**Extracted records:**
───

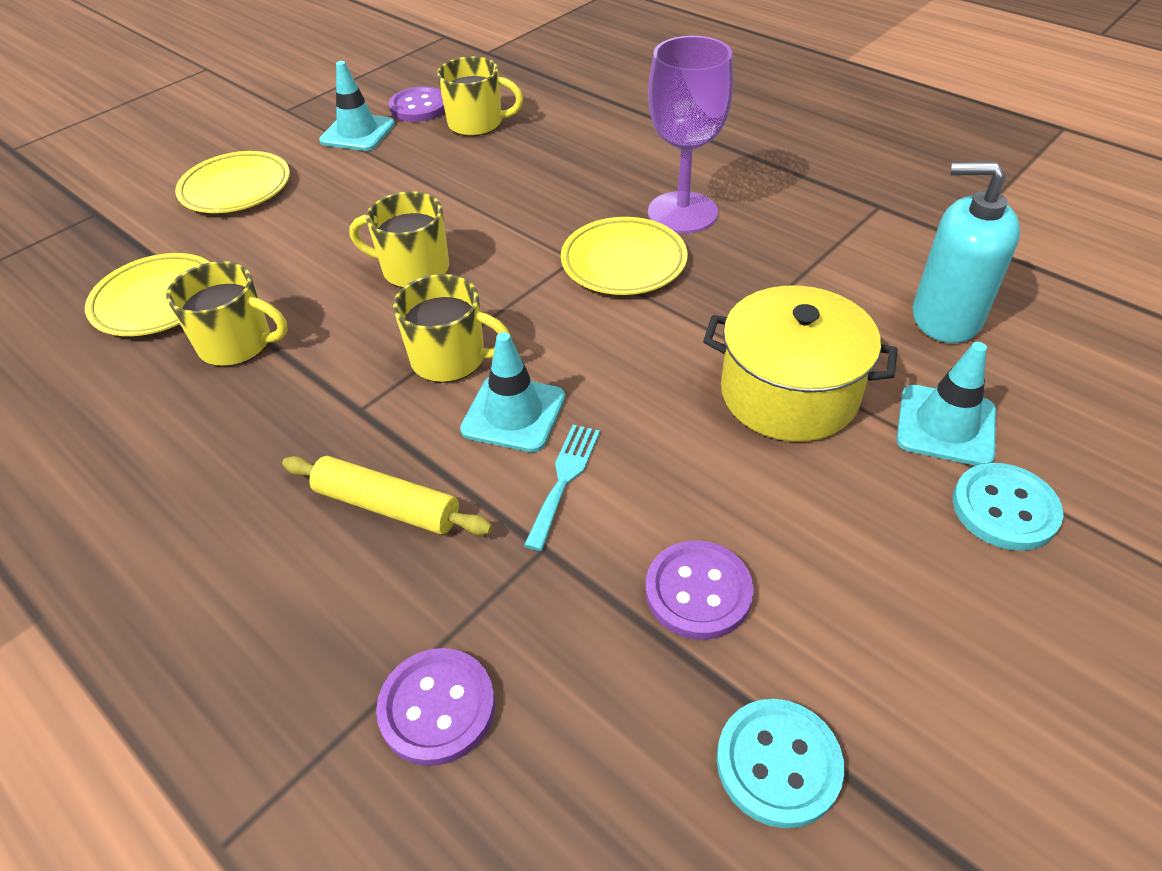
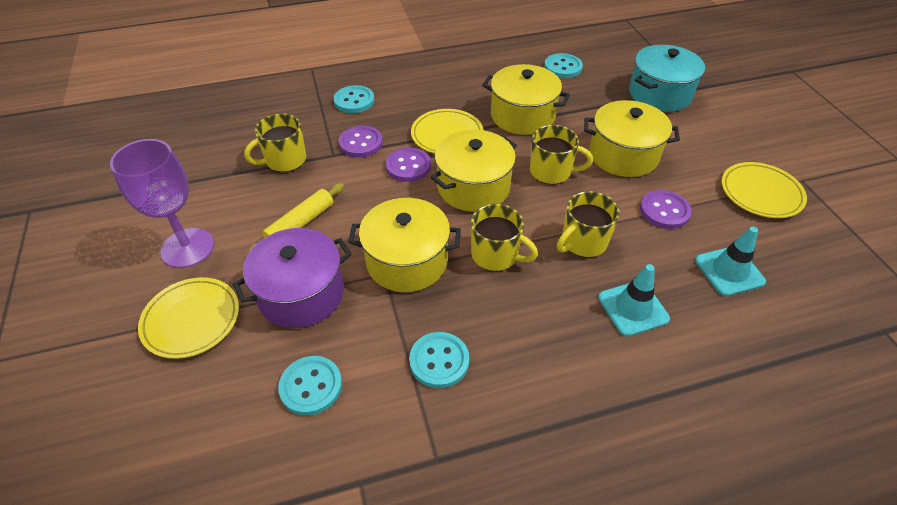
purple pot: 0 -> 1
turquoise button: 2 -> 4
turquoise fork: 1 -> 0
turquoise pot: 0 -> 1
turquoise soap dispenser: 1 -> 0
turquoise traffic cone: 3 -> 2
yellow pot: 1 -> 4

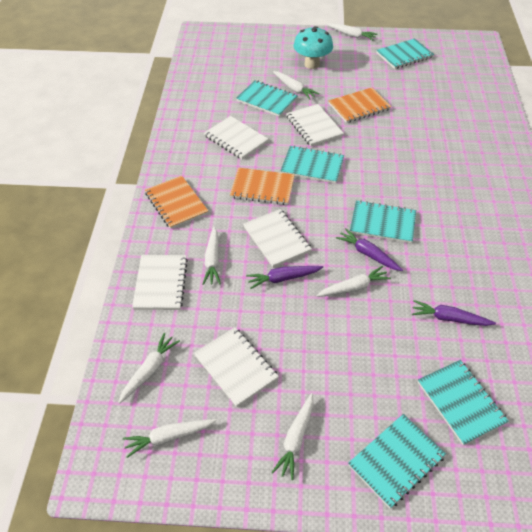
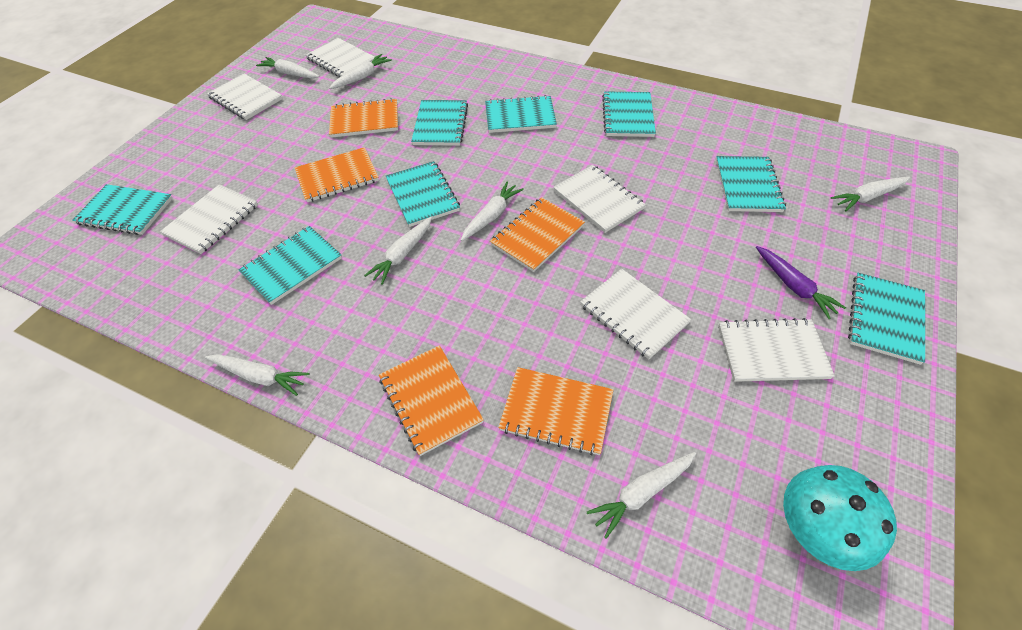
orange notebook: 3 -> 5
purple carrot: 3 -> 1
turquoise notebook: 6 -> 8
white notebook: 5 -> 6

───

**Task prompt:**
Pictures stay out of the copy; please restate every record above exactly.

**Result of the task:**
purple pot: 0 -> 1
turquoise button: 2 -> 4
turquoise fork: 1 -> 0
turquoise pot: 0 -> 1
turquoise soap dispenser: 1 -> 0
turquoise traffic cone: 3 -> 2
yellow pot: 1 -> 4

orange notebook: 3 -> 5
purple carrot: 3 -> 1
turquoise notebook: 6 -> 8
white notebook: 5 -> 6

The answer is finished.